> Work order
The required output is every entry below, copied exactly.

Start of The input

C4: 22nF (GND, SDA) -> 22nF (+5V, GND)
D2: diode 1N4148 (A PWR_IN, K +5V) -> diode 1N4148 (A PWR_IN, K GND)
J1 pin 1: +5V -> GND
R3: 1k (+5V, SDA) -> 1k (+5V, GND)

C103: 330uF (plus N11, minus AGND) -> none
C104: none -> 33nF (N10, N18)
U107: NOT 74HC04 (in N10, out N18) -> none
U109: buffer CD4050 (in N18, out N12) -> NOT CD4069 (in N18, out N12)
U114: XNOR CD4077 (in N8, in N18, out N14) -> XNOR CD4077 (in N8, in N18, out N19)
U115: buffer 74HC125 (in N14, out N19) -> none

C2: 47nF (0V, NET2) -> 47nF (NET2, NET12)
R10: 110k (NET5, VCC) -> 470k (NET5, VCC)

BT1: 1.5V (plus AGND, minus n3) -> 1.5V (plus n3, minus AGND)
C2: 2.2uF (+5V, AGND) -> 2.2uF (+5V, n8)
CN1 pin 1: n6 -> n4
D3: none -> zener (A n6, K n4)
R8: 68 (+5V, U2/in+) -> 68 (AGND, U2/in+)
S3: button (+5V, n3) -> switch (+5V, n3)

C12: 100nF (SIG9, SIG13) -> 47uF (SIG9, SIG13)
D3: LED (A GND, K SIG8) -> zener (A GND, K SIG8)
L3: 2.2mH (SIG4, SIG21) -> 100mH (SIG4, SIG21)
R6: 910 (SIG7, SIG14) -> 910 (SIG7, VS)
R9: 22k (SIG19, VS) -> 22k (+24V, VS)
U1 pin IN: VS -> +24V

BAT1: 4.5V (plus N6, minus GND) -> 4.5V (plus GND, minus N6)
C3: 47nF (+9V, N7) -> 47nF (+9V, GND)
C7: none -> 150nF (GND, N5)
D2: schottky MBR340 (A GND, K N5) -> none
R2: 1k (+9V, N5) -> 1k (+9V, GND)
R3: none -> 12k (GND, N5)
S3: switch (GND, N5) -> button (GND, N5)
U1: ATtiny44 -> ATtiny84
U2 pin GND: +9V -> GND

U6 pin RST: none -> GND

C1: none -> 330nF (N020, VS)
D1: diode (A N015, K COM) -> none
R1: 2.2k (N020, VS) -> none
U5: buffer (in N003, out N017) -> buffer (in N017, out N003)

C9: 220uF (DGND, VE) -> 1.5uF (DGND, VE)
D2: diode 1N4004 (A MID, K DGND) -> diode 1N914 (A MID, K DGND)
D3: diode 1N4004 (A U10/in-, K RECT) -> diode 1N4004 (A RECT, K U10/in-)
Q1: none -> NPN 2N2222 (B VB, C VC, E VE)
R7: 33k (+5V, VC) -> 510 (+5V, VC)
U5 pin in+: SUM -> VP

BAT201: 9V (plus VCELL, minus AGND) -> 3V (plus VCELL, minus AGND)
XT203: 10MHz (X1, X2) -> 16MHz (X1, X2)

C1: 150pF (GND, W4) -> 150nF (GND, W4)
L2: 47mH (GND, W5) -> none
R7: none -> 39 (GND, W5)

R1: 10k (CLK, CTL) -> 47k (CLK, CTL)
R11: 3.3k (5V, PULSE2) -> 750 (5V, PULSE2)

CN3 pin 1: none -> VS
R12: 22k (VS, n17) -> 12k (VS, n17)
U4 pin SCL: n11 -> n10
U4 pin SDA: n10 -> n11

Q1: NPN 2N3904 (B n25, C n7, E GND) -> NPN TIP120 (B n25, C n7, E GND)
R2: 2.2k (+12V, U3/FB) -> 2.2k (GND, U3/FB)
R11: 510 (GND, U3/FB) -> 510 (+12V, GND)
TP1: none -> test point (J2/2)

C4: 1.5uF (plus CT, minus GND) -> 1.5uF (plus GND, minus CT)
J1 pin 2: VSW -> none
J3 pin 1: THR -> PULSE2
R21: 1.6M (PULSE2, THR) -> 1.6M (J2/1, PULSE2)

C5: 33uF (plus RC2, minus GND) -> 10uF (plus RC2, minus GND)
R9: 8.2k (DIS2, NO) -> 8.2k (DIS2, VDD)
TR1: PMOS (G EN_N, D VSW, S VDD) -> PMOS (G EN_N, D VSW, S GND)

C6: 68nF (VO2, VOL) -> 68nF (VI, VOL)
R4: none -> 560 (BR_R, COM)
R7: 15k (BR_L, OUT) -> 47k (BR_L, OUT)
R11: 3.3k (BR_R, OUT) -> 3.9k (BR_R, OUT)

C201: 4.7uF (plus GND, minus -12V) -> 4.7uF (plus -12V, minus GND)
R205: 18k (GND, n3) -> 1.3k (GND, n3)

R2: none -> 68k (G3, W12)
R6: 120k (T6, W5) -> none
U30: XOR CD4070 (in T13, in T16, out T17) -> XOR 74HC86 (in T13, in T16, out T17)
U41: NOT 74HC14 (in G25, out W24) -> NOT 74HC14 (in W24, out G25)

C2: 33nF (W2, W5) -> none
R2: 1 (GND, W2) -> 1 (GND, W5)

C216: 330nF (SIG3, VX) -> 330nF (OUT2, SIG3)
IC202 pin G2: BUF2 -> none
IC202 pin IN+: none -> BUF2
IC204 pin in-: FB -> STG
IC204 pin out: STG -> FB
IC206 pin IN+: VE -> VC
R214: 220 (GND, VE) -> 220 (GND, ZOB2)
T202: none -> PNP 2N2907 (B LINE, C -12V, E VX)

End of The input

> Response to the task
C4: 22nF (GND, SDA) -> 22nF (+5V, GND)
D2: diode 1N4148 (A PWR_IN, K +5V) -> diode 1N4148 (A PWR_IN, K GND)
J1 pin 1: +5V -> GND
R3: 1k (+5V, SDA) -> 1k (+5V, GND)

C103: 330uF (plus N11, minus AGND) -> none
C104: none -> 33nF (N10, N18)
U107: NOT 74HC04 (in N10, out N18) -> none
U109: buffer CD4050 (in N18, out N12) -> NOT CD4069 (in N18, out N12)
U114: XNOR CD4077 (in N8, in N18, out N14) -> XNOR CD4077 (in N8, in N18, out N19)
U115: buffer 74HC125 (in N14, out N19) -> none

C2: 47nF (0V, NET2) -> 47nF (NET2, NET12)
R10: 110k (NET5, VCC) -> 470k (NET5, VCC)

BT1: 1.5V (plus AGND, minus n3) -> 1.5V (plus n3, minus AGND)
C2: 2.2uF (+5V, AGND) -> 2.2uF (+5V, n8)
CN1 pin 1: n6 -> n4
D3: none -> zener (A n6, K n4)
R8: 68 (+5V, U2/in+) -> 68 (AGND, U2/in+)
S3: button (+5V, n3) -> switch (+5V, n3)

C12: 100nF (SIG9, SIG13) -> 47uF (SIG9, SIG13)
D3: LED (A GND, K SIG8) -> zener (A GND, K SIG8)
L3: 2.2mH (SIG4, SIG21) -> 100mH (SIG4, SIG21)
R6: 910 (SIG7, SIG14) -> 910 (SIG7, VS)
R9: 22k (SIG19, VS) -> 22k (+24V, VS)
U1 pin IN: VS -> +24V

BAT1: 4.5V (plus N6, minus GND) -> 4.5V (plus GND, minus N6)
C3: 47nF (+9V, N7) -> 47nF (+9V, GND)
C7: none -> 150nF (GND, N5)
D2: schottky MBR340 (A GND, K N5) -> none
R2: 1k (+9V, N5) -> 1k (+9V, GND)
R3: none -> 12k (GND, N5)
S3: switch (GND, N5) -> button (GND, N5)
U1: ATtiny44 -> ATtiny84
U2 pin GND: +9V -> GND

U6 pin RST: none -> GND

C1: none -> 330nF (N020, VS)
D1: diode (A N015, K COM) -> none
R1: 2.2k (N020, VS) -> none
U5: buffer (in N003, out N017) -> buffer (in N017, out N003)

C9: 220uF (DGND, VE) -> 1.5uF (DGND, VE)
D2: diode 1N4004 (A MID, K DGND) -> diode 1N914 (A MID, K DGND)
D3: diode 1N4004 (A U10/in-, K RECT) -> diode 1N4004 (A RECT, K U10/in-)
Q1: none -> NPN 2N2222 (B VB, C VC, E VE)
R7: 33k (+5V, VC) -> 510 (+5V, VC)
U5 pin in+: SUM -> VP

BAT201: 9V (plus VCELL, minus AGND) -> 3V (plus VCELL, minus AGND)
XT203: 10MHz (X1, X2) -> 16MHz (X1, X2)

C1: 150pF (GND, W4) -> 150nF (GND, W4)
L2: 47mH (GND, W5) -> none
R7: none -> 39 (GND, W5)

R1: 10k (CLK, CTL) -> 47k (CLK, CTL)
R11: 3.3k (5V, PULSE2) -> 750 (5V, PULSE2)

CN3 pin 1: none -> VS
R12: 22k (VS, n17) -> 12k (VS, n17)
U4 pin SCL: n11 -> n10
U4 pin SDA: n10 -> n11

Q1: NPN 2N3904 (B n25, C n7, E GND) -> NPN TIP120 (B n25, C n7, E GND)
R2: 2.2k (+12V, U3/FB) -> 2.2k (GND, U3/FB)
R11: 510 (GND, U3/FB) -> 510 (+12V, GND)
TP1: none -> test point (J2/2)

C4: 1.5uF (plus CT, minus GND) -> 1.5uF (plus GND, minus CT)
J1 pin 2: VSW -> none
J3 pin 1: THR -> PULSE2
R21: 1.6M (PULSE2, THR) -> 1.6M (J2/1, PULSE2)

C5: 33uF (plus RC2, minus GND) -> 10uF (plus RC2, minus GND)
R9: 8.2k (DIS2, NO) -> 8.2k (DIS2, VDD)
TR1: PMOS (G EN_N, D VSW, S VDD) -> PMOS (G EN_N, D VSW, S GND)

C6: 68nF (VO2, VOL) -> 68nF (VI, VOL)
R4: none -> 560 (BR_R, COM)
R7: 15k (BR_L, OUT) -> 47k (BR_L, OUT)
R11: 3.3k (BR_R, OUT) -> 3.9k (BR_R, OUT)

C201: 4.7uF (plus GND, minus -12V) -> 4.7uF (plus -12V, minus GND)
R205: 18k (GND, n3) -> 1.3k (GND, n3)

R2: none -> 68k (G3, W12)
R6: 120k (T6, W5) -> none
U30: XOR CD4070 (in T13, in T16, out T17) -> XOR 74HC86 (in T13, in T16, out T17)
U41: NOT 74HC14 (in G25, out W24) -> NOT 74HC14 (in W24, out G25)

C2: 33nF (W2, W5) -> none
R2: 1 (GND, W2) -> 1 (GND, W5)

C216: 330nF (SIG3, VX) -> 330nF (OUT2, SIG3)
IC202 pin G2: BUF2 -> none
IC202 pin IN+: none -> BUF2
IC204 pin in-: FB -> STG
IC204 pin out: STG -> FB
IC206 pin IN+: VE -> VC
R214: 220 (GND, VE) -> 220 (GND, ZOB2)
T202: none -> PNP 2N2907 (B LINE, C -12V, E VX)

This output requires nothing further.